What you should do:
The expected output is the line with "TEMP2 pin OUT: GP4 -> GP28" plus all lines after it to the end of the material below, reproduced exactly, with pictures omitted and nothing else included.

Excerpted data:
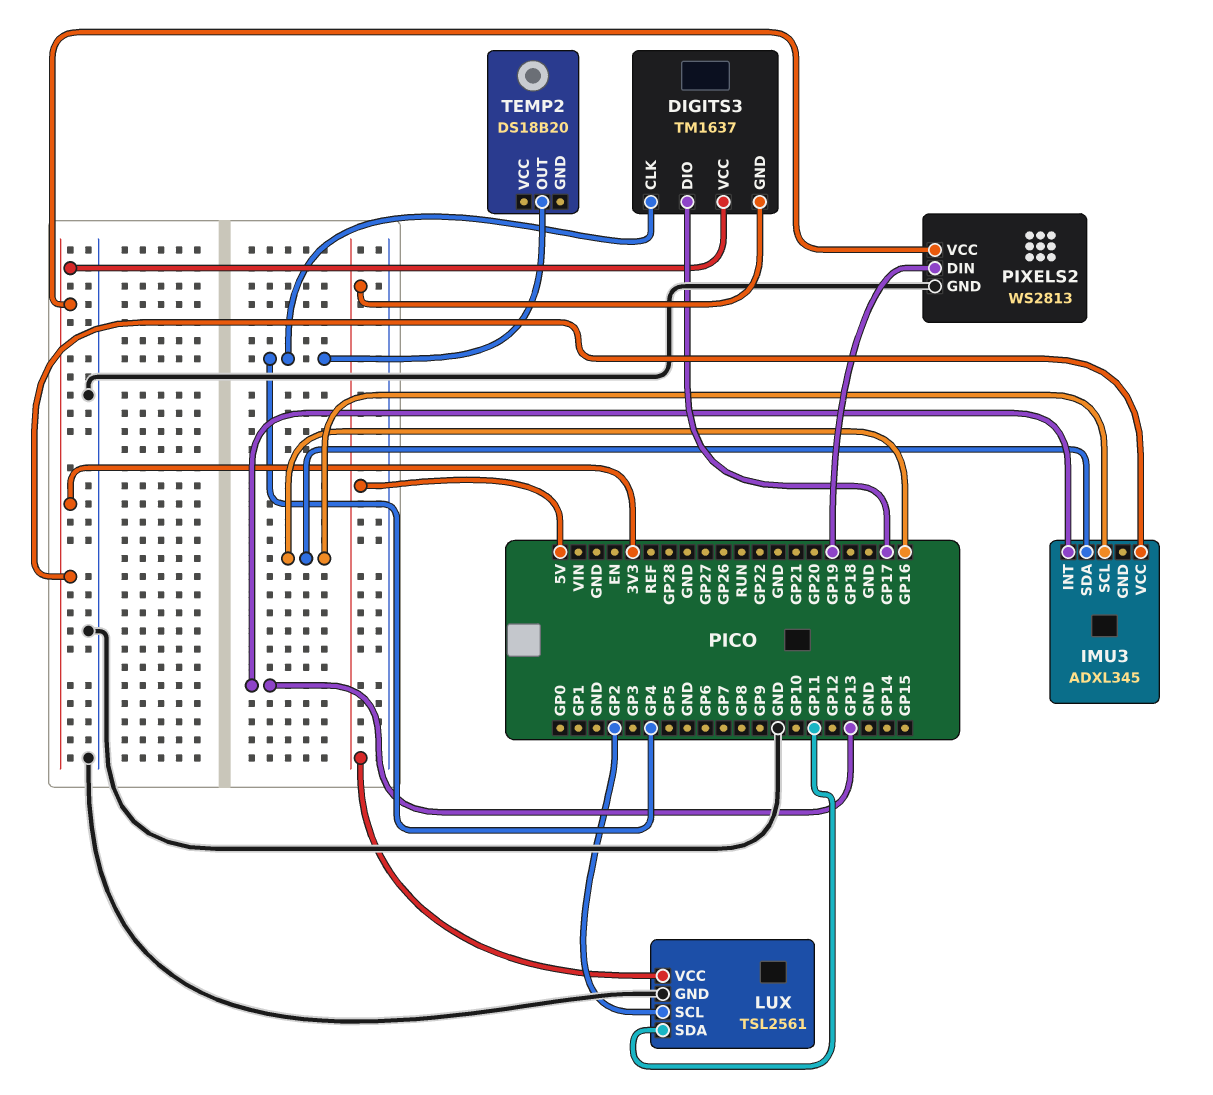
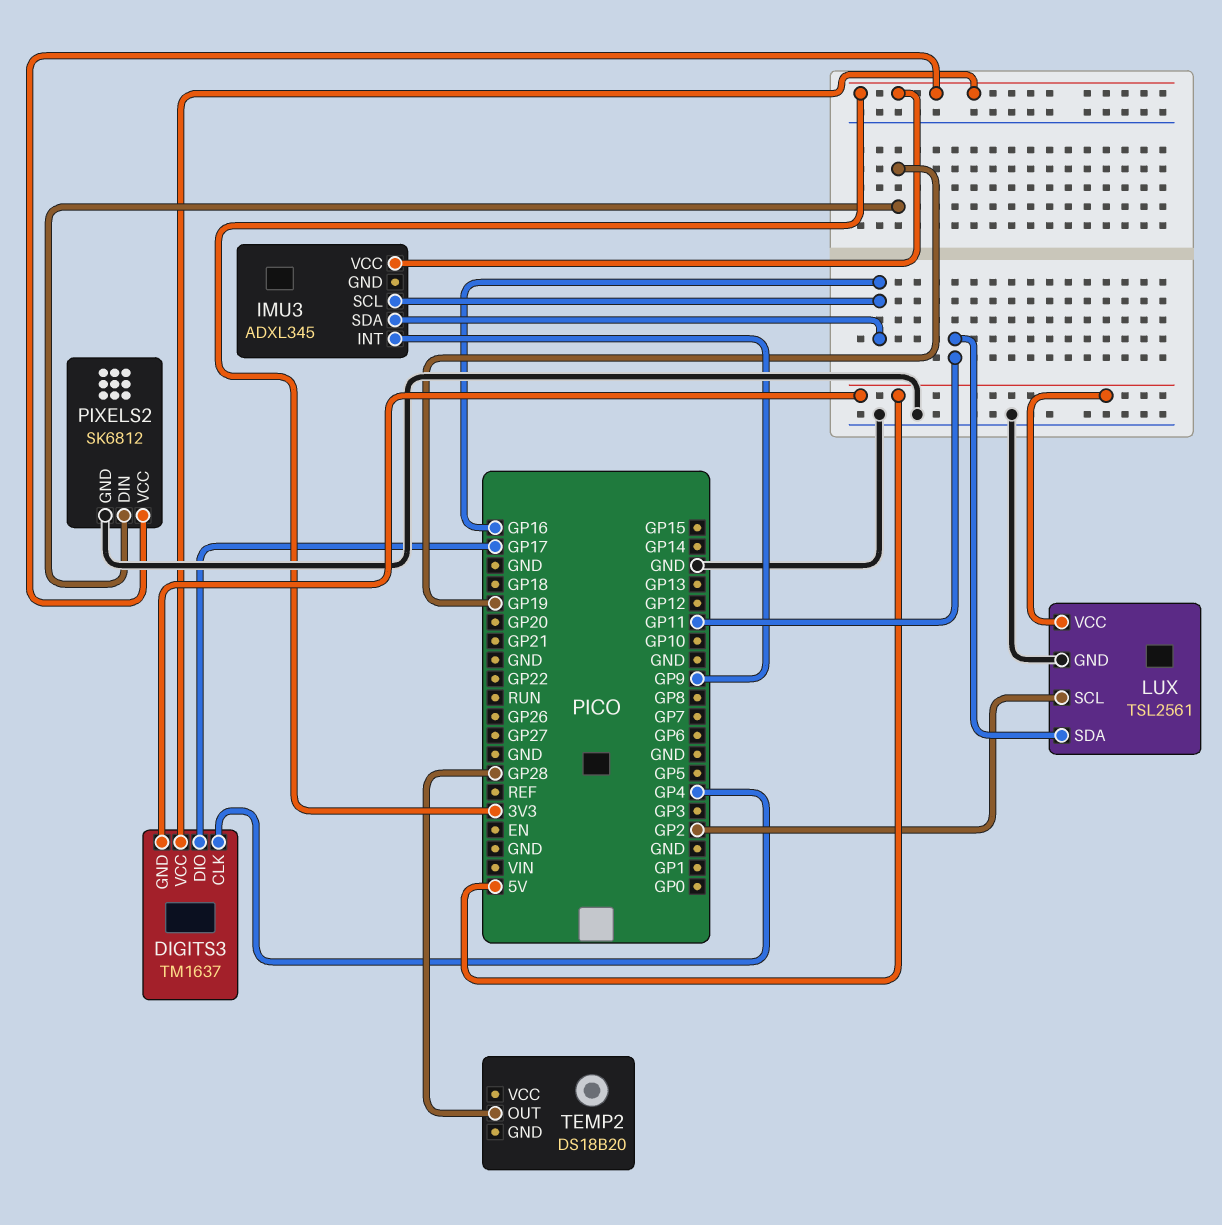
IMU3 pin INT: GP13 -> GP9
PIXELS2: WS2813 -> SK6812
TEMP2 pin OUT: GP4 -> GP28

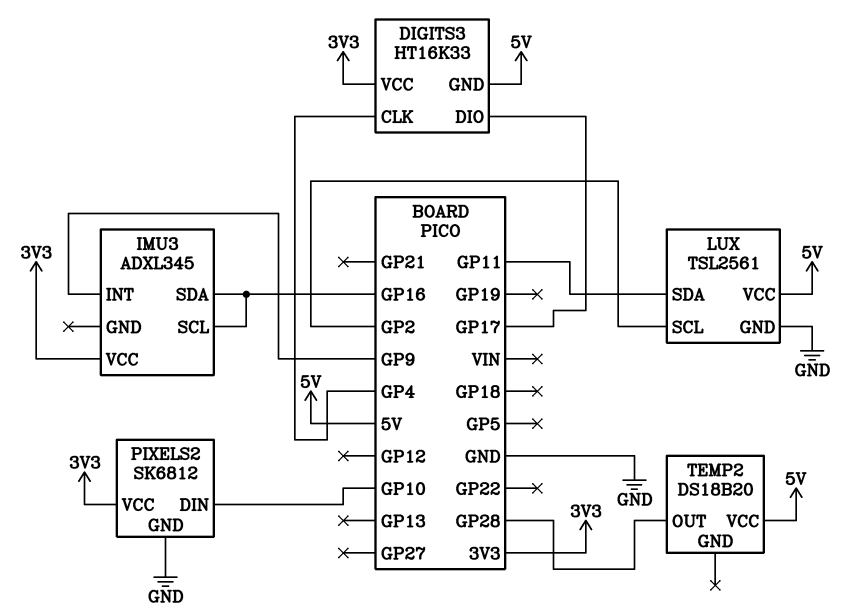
DIGITS3: TM1637 -> HT16K33
PIXELS2 pin DIN: GP19 -> GP10
TEMP2 pin VCC: none -> 5V

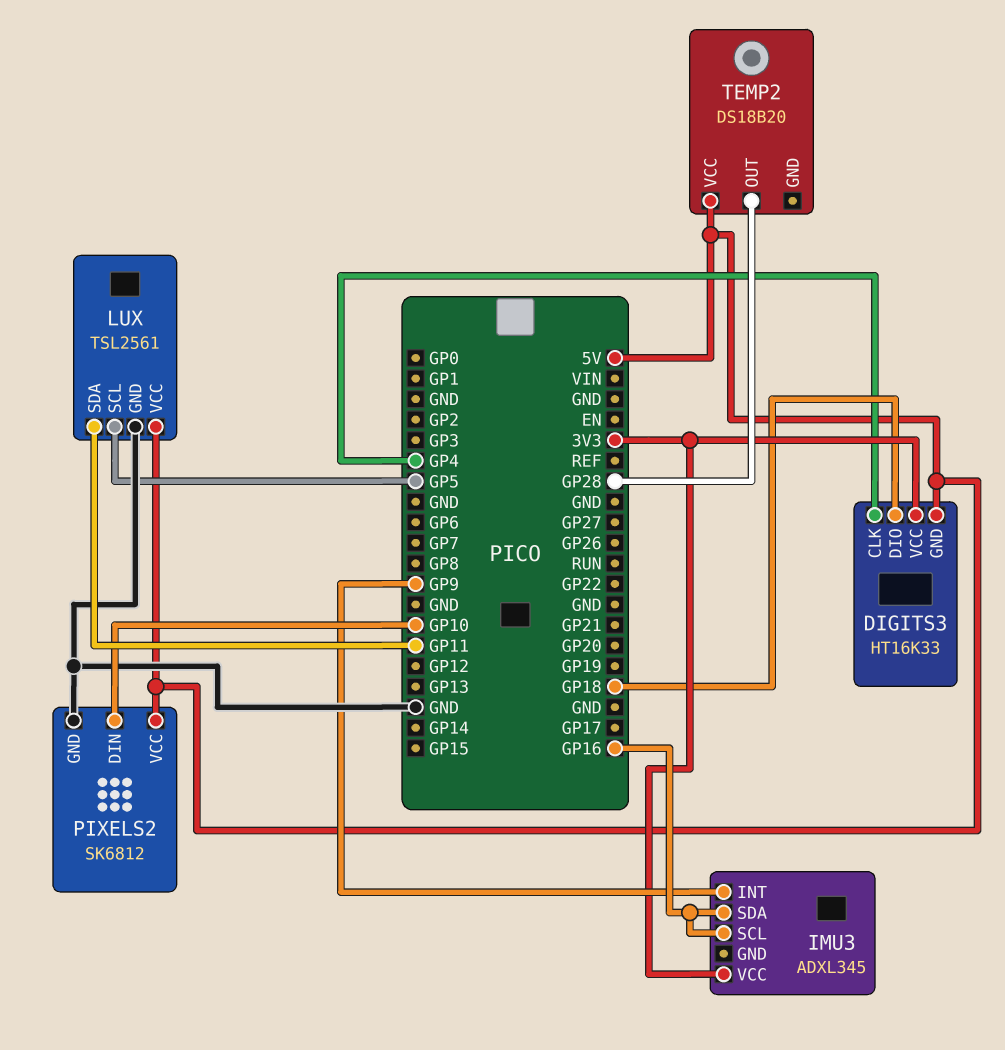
DIGITS3 pin DIO: GP17 -> GP18
LUX pin SCL: GP2 -> GP5
PIXELS2 pin VCC: 3V3 -> 5V

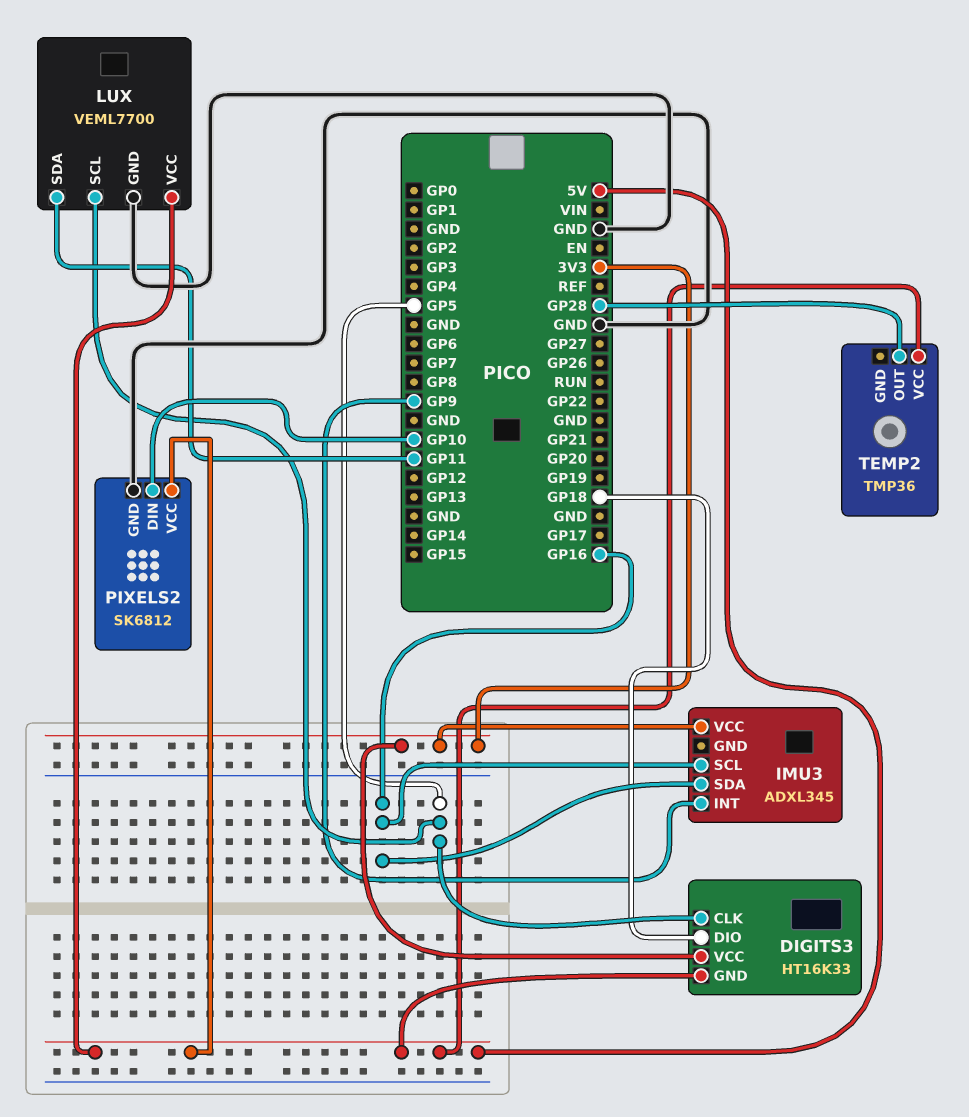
DIGITS3 pin CLK: GP4 -> GP5
LUX: TSL2561 -> VEML7700
TEMP2: DS18B20 -> TMP36

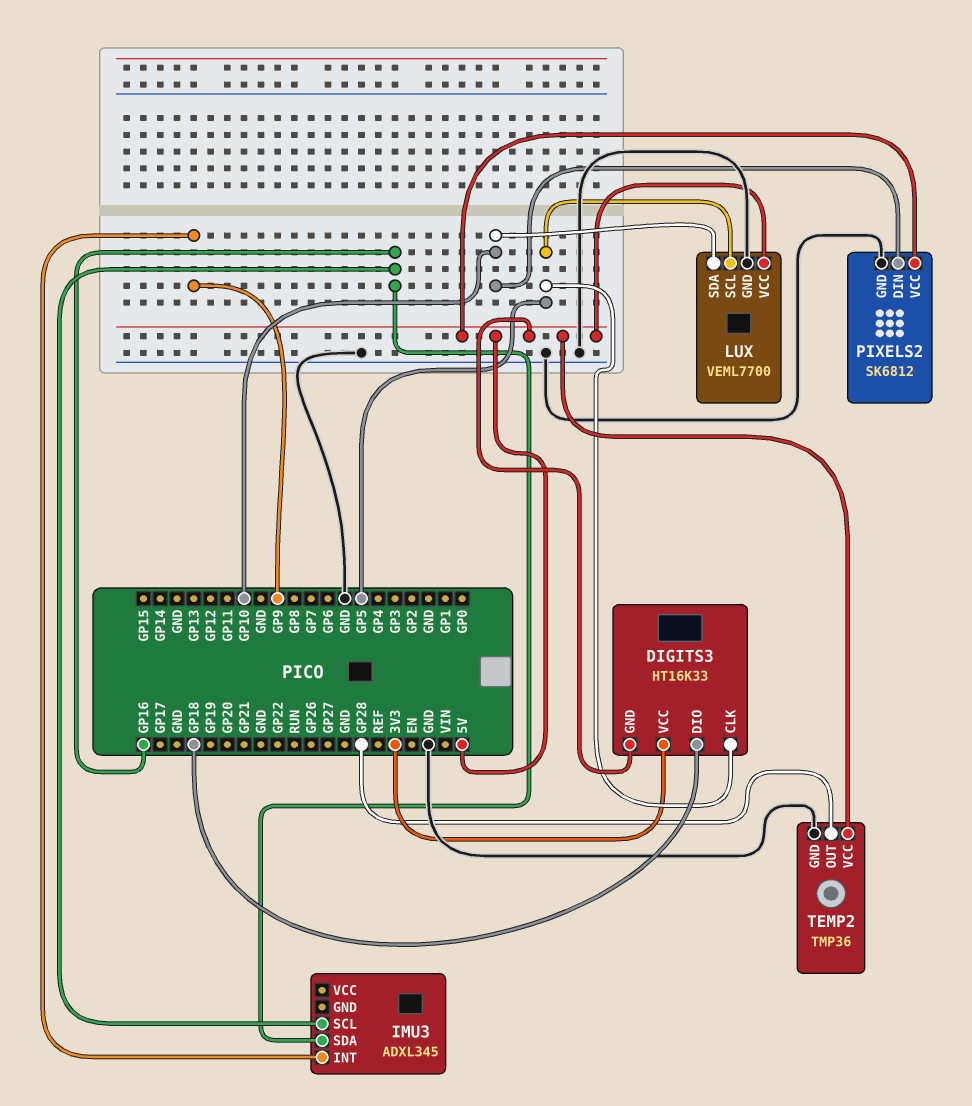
IMU3 pin VCC: 3V3 -> none
LUX pin SDA: GP11 -> GP10
TEMP2 pin GND: none -> GND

Exercise solution:
TEMP2 pin OUT: GP4 -> GP28

DIGITS3: TM1637 -> HT16K33
PIXELS2 pin DIN: GP19 -> GP10
TEMP2 pin VCC: none -> 5V

DIGITS3 pin DIO: GP17 -> GP18
LUX pin SCL: GP2 -> GP5
PIXELS2 pin VCC: 3V3 -> 5V

DIGITS3 pin CLK: GP4 -> GP5
LUX: TSL2561 -> VEML7700
TEMP2: DS18B20 -> TMP36

IMU3 pin VCC: 3V3 -> none
LUX pin SDA: GP11 -> GP10
TEMP2 pin GND: none -> GND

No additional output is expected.